• [Records from a collection]
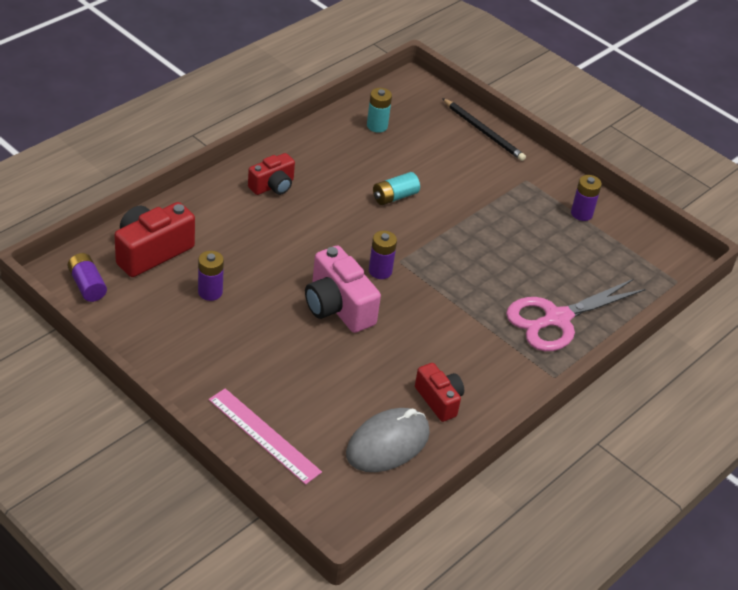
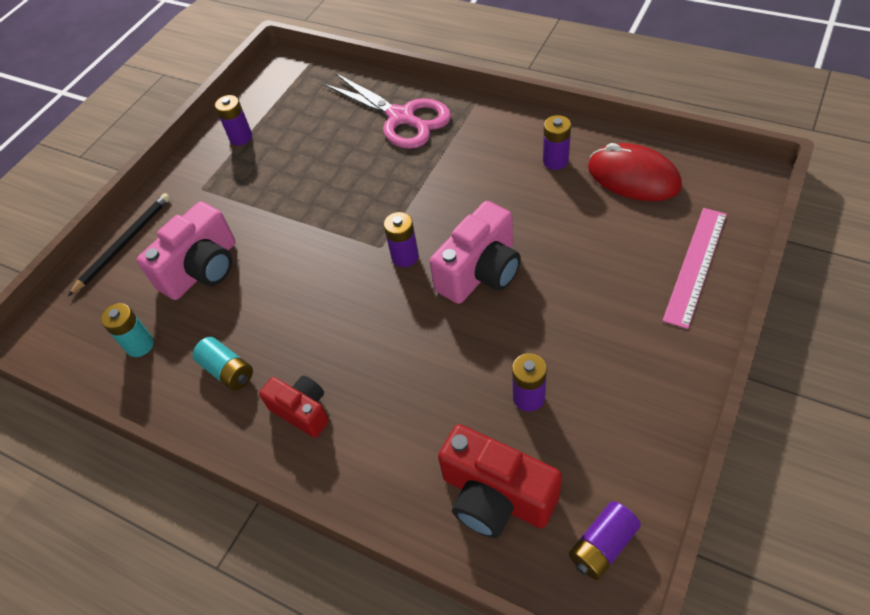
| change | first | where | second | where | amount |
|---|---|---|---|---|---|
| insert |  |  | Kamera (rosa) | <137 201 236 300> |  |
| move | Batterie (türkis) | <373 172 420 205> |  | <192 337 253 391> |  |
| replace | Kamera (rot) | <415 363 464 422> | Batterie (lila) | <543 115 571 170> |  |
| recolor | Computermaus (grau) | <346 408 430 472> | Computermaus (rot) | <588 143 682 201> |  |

...

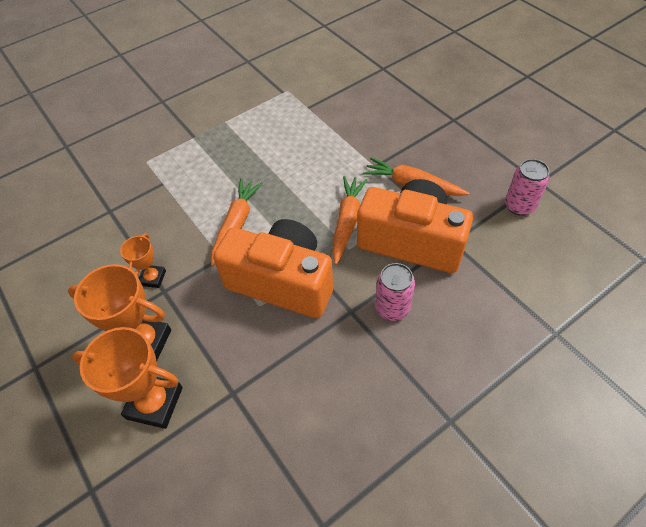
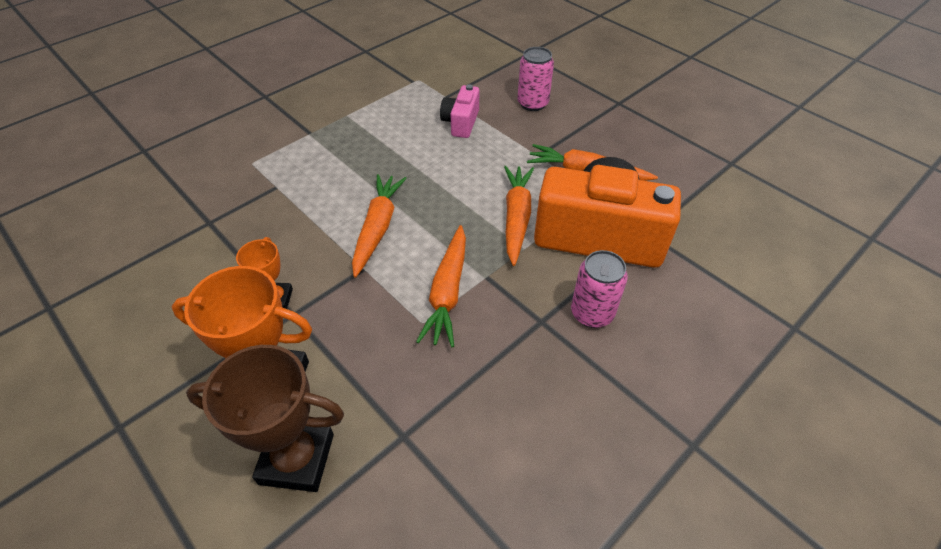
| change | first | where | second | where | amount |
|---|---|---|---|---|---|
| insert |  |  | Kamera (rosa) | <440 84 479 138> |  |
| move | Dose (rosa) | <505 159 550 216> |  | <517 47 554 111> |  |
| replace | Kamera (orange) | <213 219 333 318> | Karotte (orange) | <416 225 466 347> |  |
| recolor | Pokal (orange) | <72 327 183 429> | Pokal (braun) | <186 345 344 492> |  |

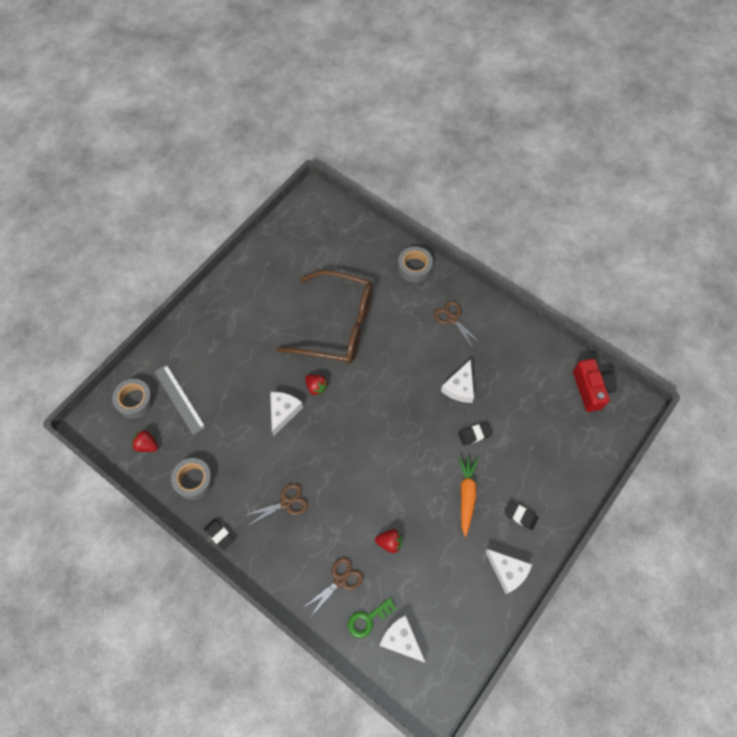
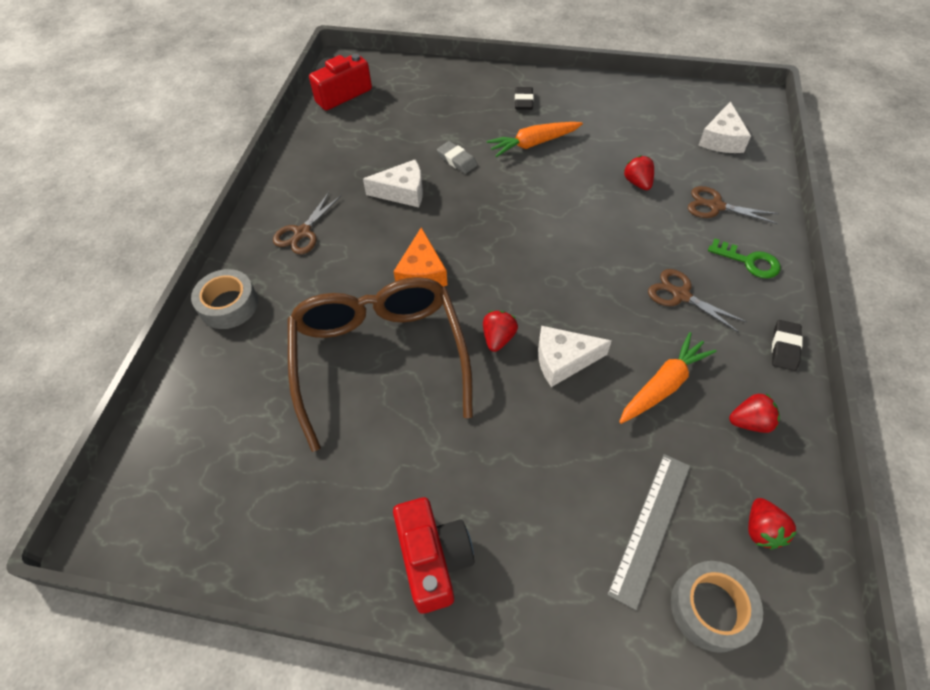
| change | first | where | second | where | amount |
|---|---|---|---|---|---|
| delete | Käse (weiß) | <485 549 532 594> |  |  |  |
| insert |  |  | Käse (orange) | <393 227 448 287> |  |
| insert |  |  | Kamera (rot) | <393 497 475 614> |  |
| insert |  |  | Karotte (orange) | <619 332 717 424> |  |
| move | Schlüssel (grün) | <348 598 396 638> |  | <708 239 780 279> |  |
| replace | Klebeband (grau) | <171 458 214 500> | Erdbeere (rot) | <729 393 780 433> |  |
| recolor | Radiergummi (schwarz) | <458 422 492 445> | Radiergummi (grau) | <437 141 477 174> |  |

• [WORK TO BE COMPLETED] Each line of the records that holds the word "Batterie" should be copied out.

• [REPLY]
| move | Batterie (türkis) | <373 172 420 205> |  | <192 337 253 391> |  |
| replace | Kamera (rot) | <415 363 464 422> | Batterie (lila) | <543 115 571 170> |  |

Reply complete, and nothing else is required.